REQUIRED WORK:
Leave the pictures out and quote only the lines from the one with "U3: LM324 -> OPA2134" down to the end of the listing below.

SUPPLIED DATA:
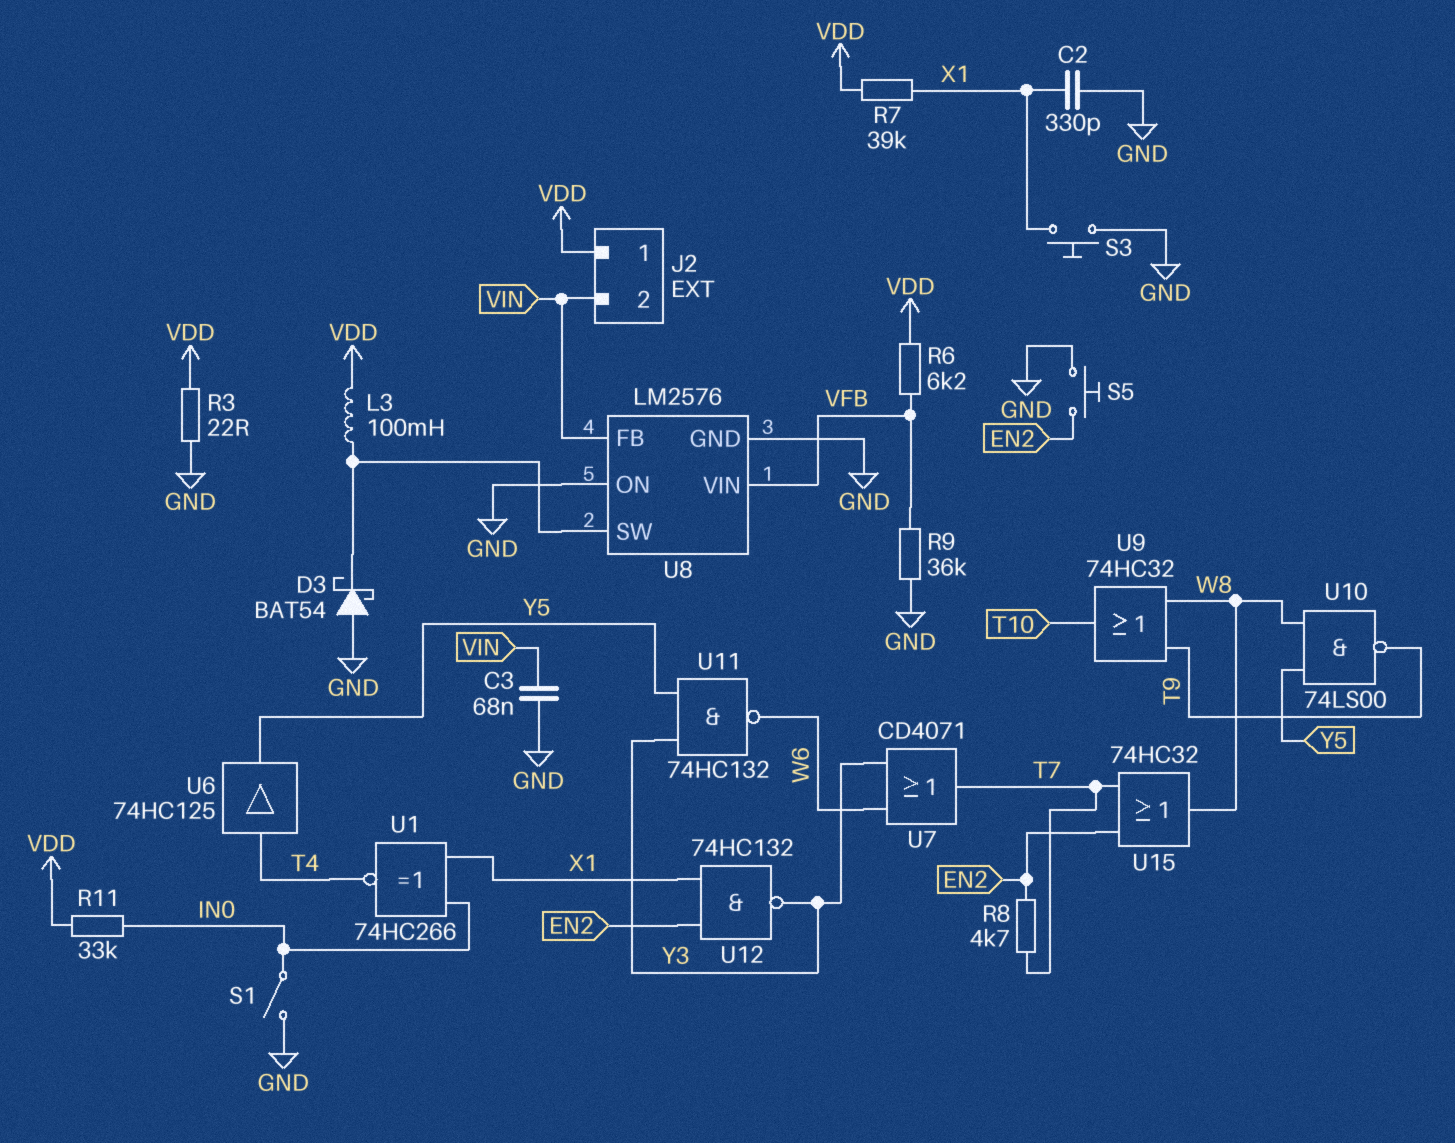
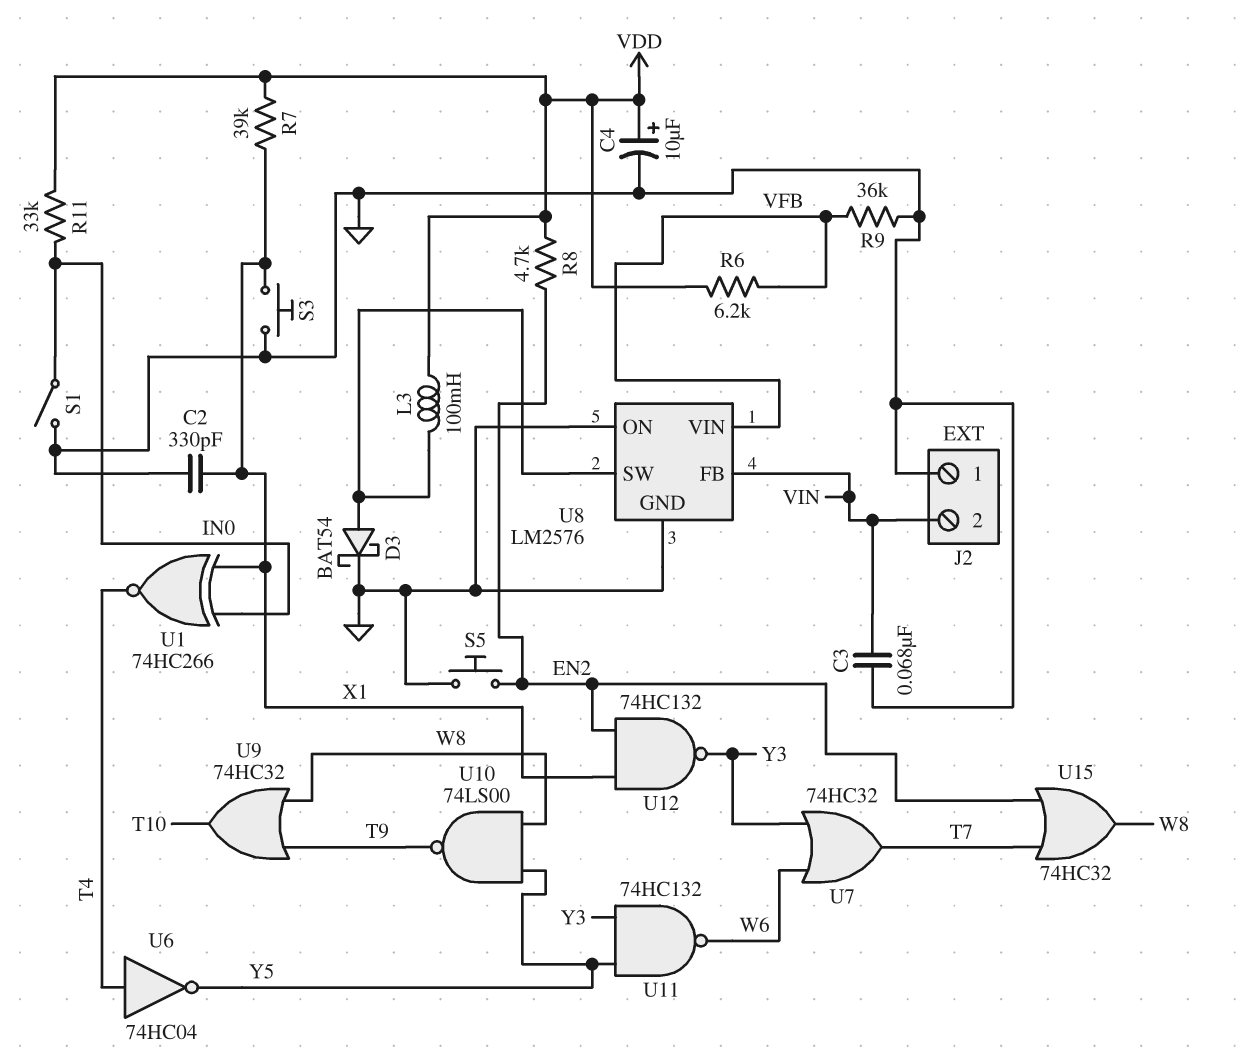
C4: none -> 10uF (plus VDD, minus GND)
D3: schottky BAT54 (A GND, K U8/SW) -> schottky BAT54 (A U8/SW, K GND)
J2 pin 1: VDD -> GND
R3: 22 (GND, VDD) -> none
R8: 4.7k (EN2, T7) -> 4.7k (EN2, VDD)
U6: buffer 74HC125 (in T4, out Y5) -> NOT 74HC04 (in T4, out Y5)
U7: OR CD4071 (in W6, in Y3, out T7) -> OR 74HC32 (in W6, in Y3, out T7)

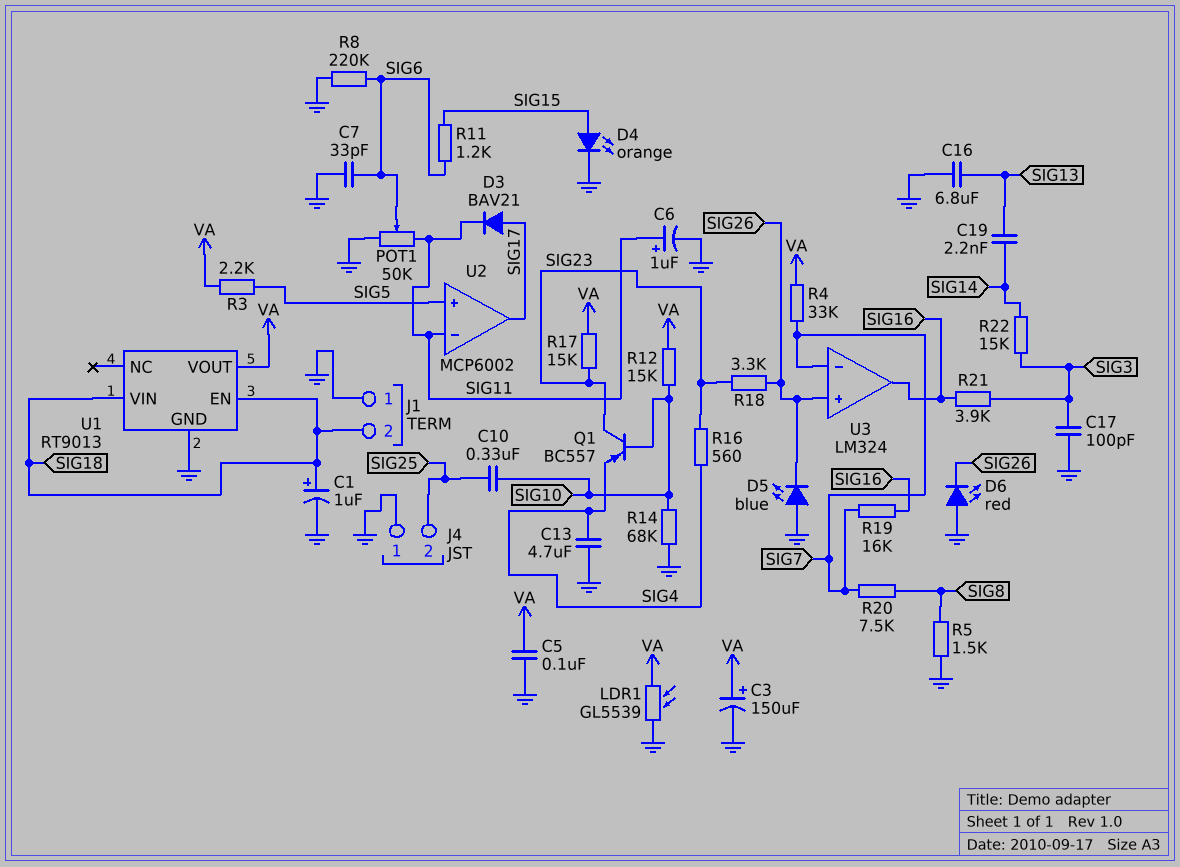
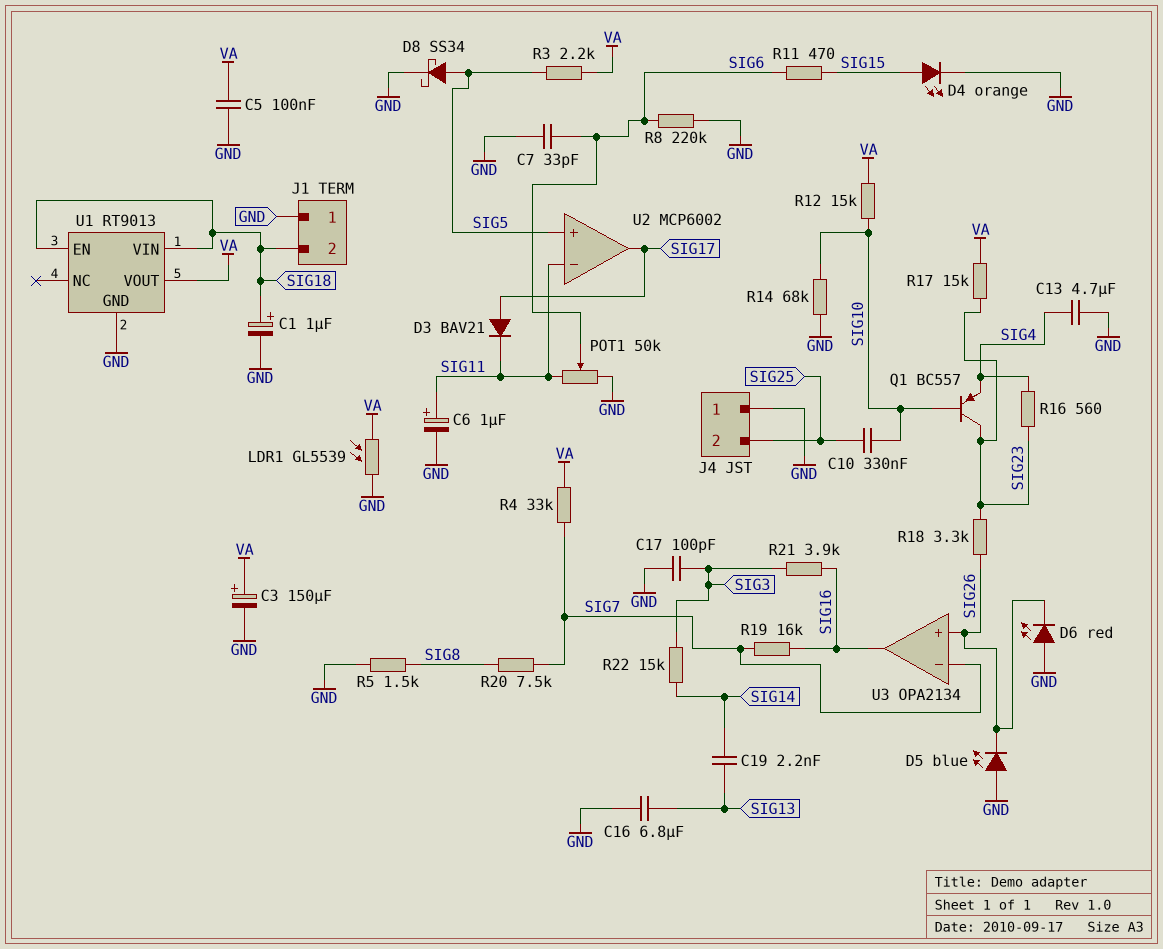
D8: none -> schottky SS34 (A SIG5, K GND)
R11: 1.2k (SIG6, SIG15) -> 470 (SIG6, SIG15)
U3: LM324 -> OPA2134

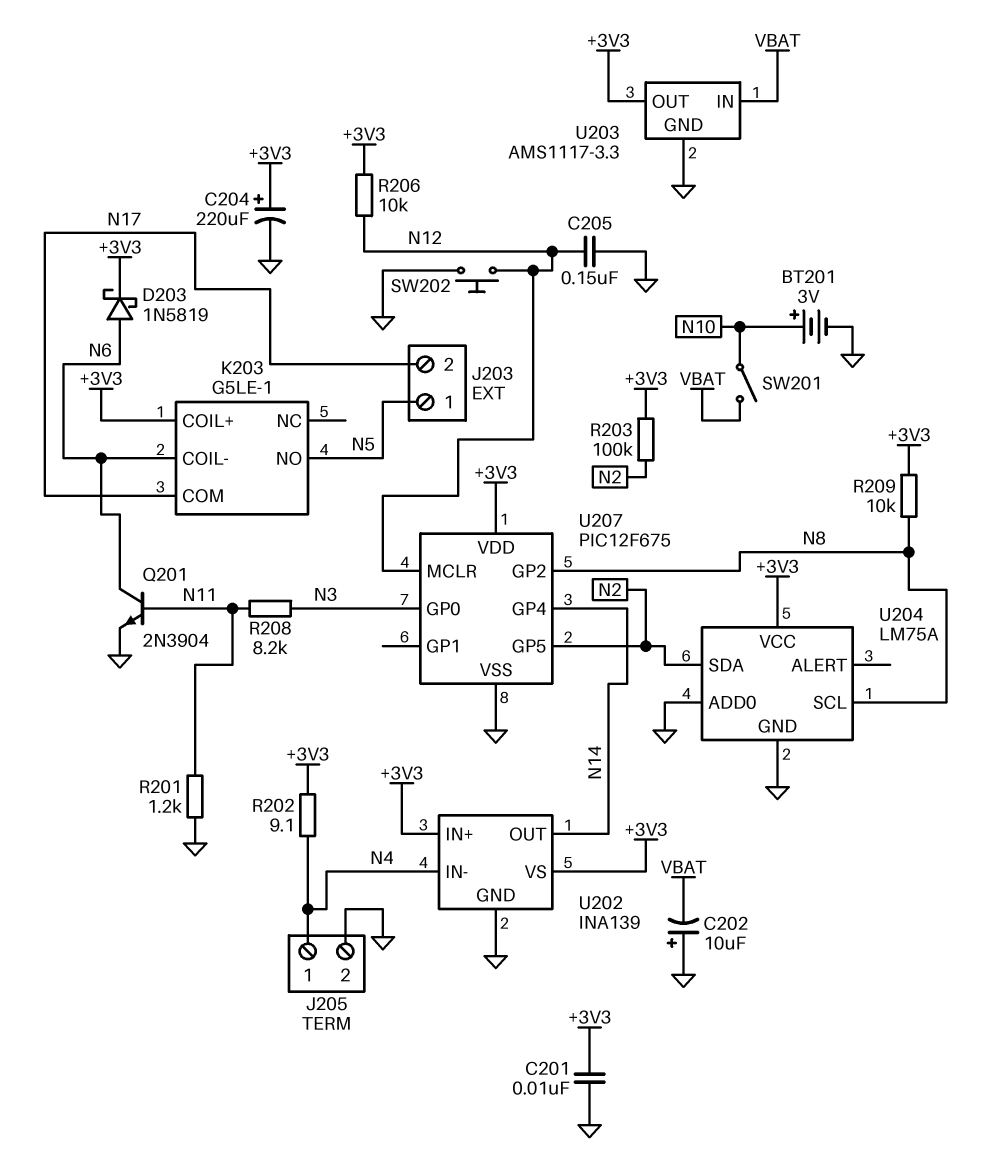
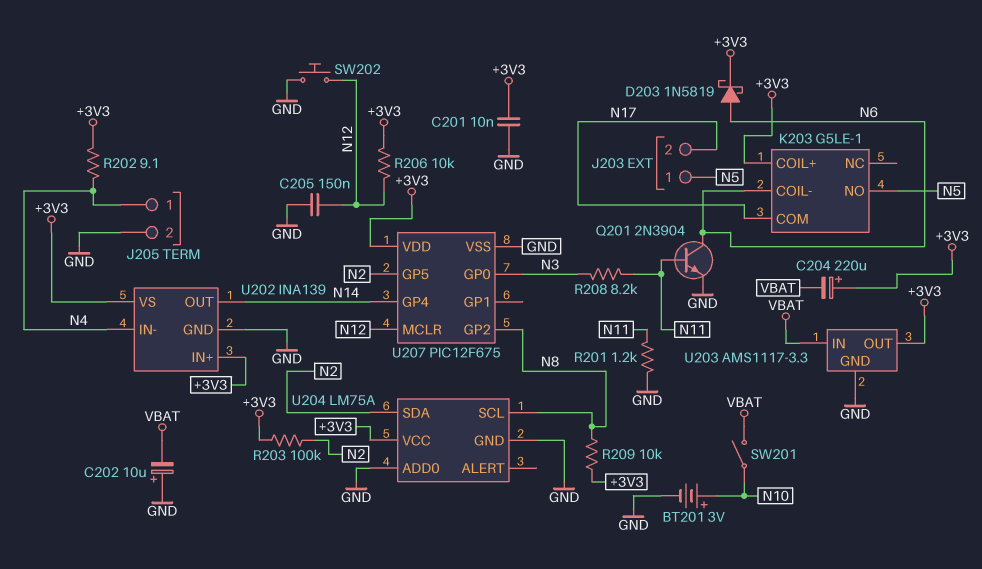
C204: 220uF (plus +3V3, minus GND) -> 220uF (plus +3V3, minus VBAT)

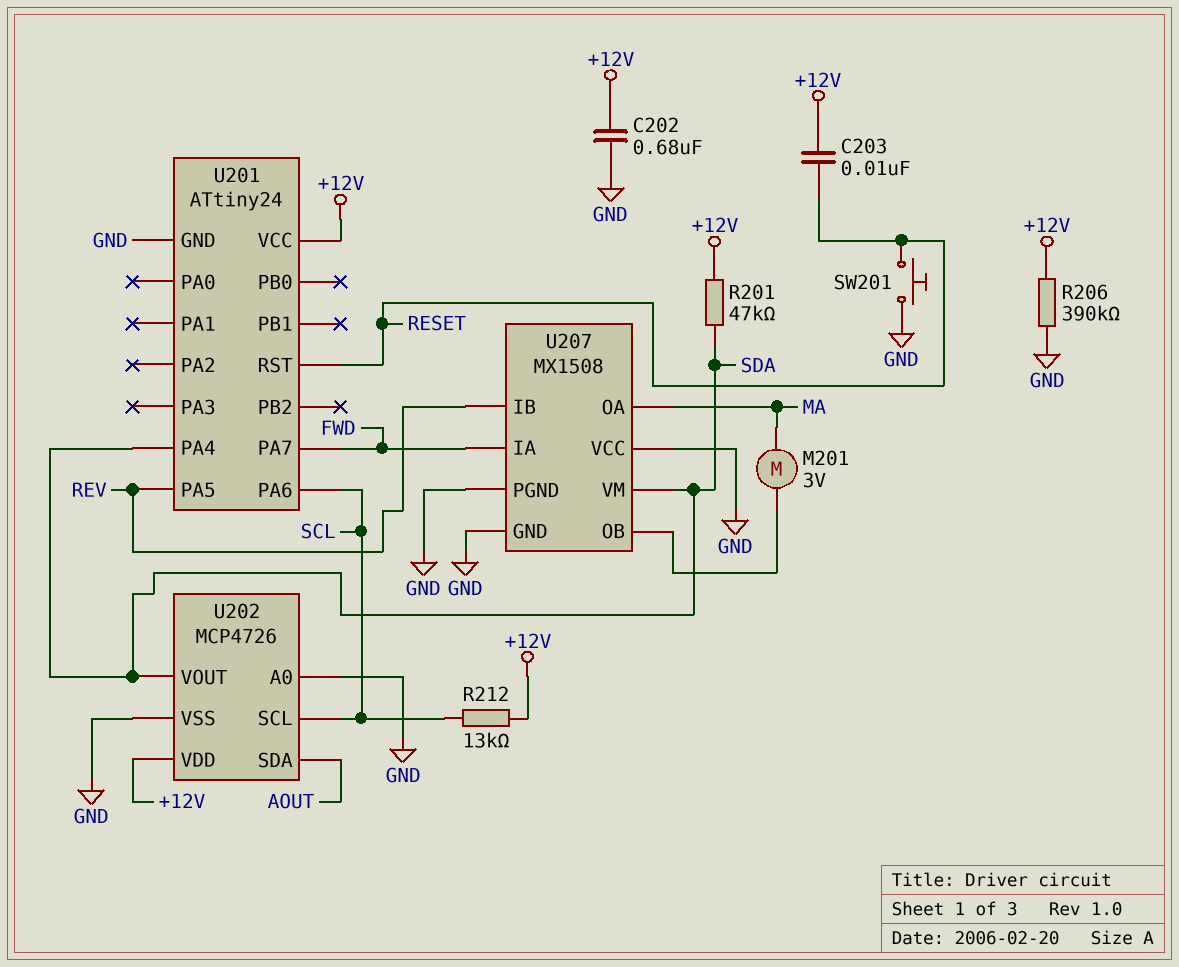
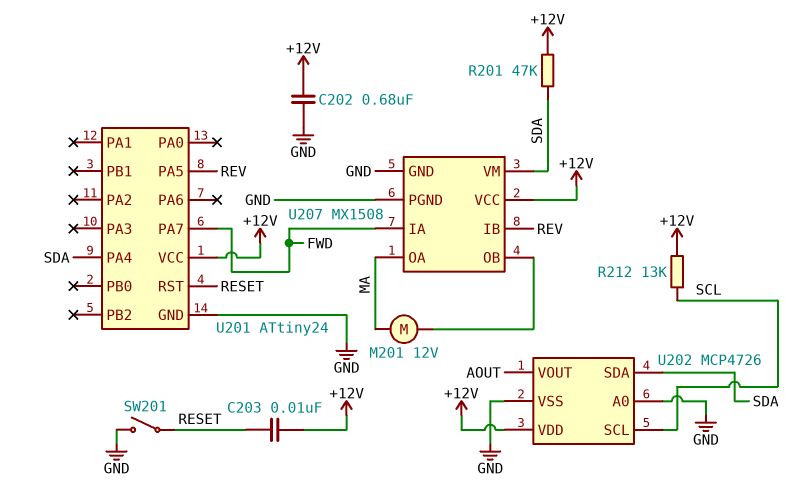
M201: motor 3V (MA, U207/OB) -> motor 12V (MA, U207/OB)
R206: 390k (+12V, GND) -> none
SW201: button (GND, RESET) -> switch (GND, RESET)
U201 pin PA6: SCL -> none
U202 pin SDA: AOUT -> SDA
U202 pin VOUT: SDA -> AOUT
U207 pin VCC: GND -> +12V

ANSWER BOX:
U3: LM324 -> OPA2134

C204: 220uF (plus +3V3, minus GND) -> 220uF (plus +3V3, minus VBAT)

M201: motor 3V (MA, U207/OB) -> motor 12V (MA, U207/OB)
R206: 390k (+12V, GND) -> none
SW201: button (GND, RESET) -> switch (GND, RESET)
U201 pin PA6: SCL -> none
U202 pin SDA: AOUT -> SDA
U202 pin VOUT: SDA -> AOUT
U207 pin VCC: GND -> +12V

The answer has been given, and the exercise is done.